BRIEF: Look through the entries below and extract exactly the lines from the one containing "(592, 449) = (416, 252): orange boat -> none" through the one containing "(700, 281) = (513, 234): none -> brown shoe", ends included.

RECORD SET:
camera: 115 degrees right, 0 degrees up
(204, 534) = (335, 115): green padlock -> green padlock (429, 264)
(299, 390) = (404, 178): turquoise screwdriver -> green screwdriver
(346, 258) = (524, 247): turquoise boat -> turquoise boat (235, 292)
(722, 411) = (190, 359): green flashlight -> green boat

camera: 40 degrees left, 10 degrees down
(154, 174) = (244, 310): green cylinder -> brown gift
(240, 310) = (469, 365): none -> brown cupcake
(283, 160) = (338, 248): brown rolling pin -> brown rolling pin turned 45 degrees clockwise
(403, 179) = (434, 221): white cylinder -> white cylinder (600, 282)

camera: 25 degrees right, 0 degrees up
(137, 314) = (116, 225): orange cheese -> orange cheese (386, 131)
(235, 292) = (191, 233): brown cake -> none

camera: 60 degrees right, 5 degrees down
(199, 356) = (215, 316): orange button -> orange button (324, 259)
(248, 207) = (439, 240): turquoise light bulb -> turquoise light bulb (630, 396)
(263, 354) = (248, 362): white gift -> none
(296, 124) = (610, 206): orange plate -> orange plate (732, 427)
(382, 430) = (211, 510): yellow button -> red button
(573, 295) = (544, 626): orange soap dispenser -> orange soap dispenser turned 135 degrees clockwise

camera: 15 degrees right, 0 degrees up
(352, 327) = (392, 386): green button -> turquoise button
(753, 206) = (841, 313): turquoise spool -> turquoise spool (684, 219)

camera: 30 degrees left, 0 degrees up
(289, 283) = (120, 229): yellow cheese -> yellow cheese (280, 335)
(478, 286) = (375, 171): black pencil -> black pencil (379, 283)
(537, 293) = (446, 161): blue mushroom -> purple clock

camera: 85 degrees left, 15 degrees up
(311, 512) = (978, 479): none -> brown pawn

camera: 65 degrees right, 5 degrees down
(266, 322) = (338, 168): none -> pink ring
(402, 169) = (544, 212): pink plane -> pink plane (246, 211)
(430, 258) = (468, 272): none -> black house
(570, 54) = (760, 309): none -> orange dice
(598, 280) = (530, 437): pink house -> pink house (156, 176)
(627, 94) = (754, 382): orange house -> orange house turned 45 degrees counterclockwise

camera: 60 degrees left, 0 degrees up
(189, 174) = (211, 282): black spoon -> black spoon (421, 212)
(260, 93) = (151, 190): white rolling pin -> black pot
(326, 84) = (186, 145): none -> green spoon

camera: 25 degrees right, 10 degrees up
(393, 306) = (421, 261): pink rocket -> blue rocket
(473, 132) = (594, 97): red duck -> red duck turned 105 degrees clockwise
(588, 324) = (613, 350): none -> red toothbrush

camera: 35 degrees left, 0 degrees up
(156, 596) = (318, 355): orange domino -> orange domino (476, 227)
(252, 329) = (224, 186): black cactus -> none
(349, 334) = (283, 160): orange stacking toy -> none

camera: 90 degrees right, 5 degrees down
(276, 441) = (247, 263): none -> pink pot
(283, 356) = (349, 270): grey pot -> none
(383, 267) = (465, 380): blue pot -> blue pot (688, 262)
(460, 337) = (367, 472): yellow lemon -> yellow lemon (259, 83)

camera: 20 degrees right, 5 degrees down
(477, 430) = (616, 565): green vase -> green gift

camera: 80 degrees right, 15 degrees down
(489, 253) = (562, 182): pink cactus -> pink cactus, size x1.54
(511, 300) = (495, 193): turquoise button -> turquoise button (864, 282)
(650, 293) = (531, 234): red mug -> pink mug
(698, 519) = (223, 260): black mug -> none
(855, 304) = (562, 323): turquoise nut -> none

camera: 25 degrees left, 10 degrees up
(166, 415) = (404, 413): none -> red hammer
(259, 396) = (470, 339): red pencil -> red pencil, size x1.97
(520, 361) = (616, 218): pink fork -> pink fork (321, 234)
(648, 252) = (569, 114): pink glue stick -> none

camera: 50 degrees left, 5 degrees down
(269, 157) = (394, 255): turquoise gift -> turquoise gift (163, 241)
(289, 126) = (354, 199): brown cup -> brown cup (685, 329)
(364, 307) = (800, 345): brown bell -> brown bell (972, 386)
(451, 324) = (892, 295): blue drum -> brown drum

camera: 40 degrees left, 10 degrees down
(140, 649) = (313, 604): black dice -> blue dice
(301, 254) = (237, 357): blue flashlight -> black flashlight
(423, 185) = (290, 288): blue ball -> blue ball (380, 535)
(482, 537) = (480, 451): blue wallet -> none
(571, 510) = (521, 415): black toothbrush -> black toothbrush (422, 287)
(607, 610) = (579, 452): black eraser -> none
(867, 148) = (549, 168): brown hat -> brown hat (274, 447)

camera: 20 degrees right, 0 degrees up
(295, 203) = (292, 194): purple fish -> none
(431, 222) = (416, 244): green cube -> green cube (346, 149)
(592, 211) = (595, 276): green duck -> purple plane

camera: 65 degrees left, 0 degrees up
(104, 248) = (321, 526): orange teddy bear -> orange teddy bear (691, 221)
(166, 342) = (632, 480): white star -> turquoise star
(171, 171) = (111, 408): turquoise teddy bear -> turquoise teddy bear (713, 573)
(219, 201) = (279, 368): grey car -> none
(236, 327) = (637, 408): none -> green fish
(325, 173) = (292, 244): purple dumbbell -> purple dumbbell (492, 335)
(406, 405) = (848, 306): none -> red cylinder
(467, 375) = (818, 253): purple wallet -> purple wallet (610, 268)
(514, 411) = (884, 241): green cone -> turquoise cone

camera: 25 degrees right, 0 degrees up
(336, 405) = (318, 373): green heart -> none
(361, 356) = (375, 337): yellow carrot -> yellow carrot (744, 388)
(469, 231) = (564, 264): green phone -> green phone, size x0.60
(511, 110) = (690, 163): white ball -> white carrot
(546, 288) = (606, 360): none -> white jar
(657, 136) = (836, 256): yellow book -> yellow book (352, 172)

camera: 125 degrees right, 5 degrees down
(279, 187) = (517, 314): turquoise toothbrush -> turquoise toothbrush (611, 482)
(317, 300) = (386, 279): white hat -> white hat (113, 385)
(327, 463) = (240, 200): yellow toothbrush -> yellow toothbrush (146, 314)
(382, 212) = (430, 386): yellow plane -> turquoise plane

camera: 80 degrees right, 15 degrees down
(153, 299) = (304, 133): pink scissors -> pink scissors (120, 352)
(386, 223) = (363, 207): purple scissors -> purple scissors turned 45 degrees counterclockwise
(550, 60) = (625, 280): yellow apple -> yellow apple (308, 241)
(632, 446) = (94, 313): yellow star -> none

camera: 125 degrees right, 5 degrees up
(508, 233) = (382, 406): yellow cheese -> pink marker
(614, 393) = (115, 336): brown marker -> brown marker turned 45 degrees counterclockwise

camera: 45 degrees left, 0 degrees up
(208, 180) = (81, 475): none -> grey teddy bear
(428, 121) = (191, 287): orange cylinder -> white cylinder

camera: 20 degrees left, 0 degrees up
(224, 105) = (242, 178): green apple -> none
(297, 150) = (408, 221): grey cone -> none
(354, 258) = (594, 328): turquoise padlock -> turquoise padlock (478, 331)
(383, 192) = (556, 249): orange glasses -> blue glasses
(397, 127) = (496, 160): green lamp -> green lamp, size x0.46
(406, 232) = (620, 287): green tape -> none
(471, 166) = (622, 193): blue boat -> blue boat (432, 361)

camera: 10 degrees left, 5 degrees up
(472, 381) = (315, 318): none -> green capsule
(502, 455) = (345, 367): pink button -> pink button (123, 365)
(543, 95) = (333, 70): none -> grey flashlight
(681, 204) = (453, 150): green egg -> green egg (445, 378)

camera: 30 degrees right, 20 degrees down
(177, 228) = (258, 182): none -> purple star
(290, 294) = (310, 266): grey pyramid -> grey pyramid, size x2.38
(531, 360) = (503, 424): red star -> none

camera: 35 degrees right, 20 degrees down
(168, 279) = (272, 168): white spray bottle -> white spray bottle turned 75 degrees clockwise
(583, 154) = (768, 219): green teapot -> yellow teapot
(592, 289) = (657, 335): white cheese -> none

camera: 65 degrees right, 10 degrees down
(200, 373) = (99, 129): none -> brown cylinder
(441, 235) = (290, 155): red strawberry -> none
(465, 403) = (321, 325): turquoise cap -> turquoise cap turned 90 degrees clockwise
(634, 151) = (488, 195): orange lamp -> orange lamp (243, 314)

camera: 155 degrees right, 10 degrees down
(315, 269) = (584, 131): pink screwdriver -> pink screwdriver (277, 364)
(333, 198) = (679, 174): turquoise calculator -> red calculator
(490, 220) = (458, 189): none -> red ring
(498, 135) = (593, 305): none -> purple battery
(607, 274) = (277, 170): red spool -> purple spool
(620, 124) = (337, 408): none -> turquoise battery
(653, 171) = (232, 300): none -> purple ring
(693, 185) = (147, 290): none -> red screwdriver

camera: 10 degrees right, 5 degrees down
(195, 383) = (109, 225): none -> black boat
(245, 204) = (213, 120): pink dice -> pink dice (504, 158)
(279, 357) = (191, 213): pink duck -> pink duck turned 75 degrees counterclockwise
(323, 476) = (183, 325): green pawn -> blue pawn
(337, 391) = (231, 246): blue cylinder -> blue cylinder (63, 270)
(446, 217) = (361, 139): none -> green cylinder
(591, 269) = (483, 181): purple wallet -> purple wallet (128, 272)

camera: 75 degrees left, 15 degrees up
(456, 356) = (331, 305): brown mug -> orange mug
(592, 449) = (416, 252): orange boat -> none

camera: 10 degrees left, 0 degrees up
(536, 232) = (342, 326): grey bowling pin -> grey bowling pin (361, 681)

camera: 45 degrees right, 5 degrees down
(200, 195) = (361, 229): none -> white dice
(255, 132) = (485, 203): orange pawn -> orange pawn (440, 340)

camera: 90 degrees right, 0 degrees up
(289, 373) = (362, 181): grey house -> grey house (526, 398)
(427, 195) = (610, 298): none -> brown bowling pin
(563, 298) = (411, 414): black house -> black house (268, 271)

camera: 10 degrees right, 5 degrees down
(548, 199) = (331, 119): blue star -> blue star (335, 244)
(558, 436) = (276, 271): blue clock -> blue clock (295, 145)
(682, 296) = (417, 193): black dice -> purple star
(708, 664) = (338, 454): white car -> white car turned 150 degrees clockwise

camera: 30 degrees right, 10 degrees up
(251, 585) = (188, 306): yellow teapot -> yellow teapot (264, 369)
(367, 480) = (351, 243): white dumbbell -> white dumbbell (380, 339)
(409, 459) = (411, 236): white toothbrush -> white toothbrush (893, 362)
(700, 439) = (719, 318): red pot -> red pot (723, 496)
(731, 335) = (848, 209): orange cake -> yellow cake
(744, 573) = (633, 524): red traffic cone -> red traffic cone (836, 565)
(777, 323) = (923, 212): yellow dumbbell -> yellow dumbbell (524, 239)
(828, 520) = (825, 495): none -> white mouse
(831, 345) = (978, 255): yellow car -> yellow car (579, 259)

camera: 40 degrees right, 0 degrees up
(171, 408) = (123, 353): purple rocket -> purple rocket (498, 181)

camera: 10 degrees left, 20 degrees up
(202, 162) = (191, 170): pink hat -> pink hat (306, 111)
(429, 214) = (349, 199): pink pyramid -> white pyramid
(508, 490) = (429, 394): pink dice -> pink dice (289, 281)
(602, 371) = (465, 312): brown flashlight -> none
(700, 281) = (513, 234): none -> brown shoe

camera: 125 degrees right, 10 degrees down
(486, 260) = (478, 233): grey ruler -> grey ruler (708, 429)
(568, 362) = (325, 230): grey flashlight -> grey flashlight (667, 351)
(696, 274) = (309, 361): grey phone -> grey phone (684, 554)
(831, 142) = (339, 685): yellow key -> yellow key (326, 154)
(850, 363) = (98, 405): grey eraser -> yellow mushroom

SOLUTION BELOW:
(592, 449) = (416, 252): orange boat -> none

camera: 10 degrees left, 0 degrees up
(536, 232) = (342, 326): grey bowling pin -> grey bowling pin (361, 681)

camera: 45 degrees right, 5 degrees down
(200, 195) = (361, 229): none -> white dice
(255, 132) = (485, 203): orange pawn -> orange pawn (440, 340)

camera: 90 degrees right, 0 degrees up
(289, 373) = (362, 181): grey house -> grey house (526, 398)
(427, 195) = (610, 298): none -> brown bowling pin
(563, 298) = (411, 414): black house -> black house (268, 271)

camera: 10 degrees right, 5 degrees down
(548, 199) = (331, 119): blue star -> blue star (335, 244)
(558, 436) = (276, 271): blue clock -> blue clock (295, 145)
(682, 296) = (417, 193): black dice -> purple star
(708, 664) = (338, 454): white car -> white car turned 150 degrees clockwise

camera: 30 degrees right, 10 degrees up
(251, 585) = (188, 306): yellow teapot -> yellow teapot (264, 369)
(367, 480) = (351, 243): white dumbbell -> white dumbbell (380, 339)
(409, 459) = (411, 236): white toothbrush -> white toothbrush (893, 362)
(700, 439) = (719, 318): red pot -> red pot (723, 496)
(731, 335) = (848, 209): orange cake -> yellow cake
(744, 573) = (633, 524): red traffic cone -> red traffic cone (836, 565)
(777, 323) = (923, 212): yellow dumbbell -> yellow dumbbell (524, 239)
(828, 520) = (825, 495): none -> white mouse
(831, 345) = (978, 255): yellow car -> yellow car (579, 259)

camera: 40 degrees right, 0 degrees up
(171, 408) = (123, 353): purple rocket -> purple rocket (498, 181)

camera: 10 degrees left, 20 degrees up
(202, 162) = (191, 170): pink hat -> pink hat (306, 111)
(429, 214) = (349, 199): pink pyramid -> white pyramid
(508, 490) = (429, 394): pink dice -> pink dice (289, 281)
(602, 371) = (465, 312): brown flashlight -> none
(700, 281) = (513, 234): none -> brown shoe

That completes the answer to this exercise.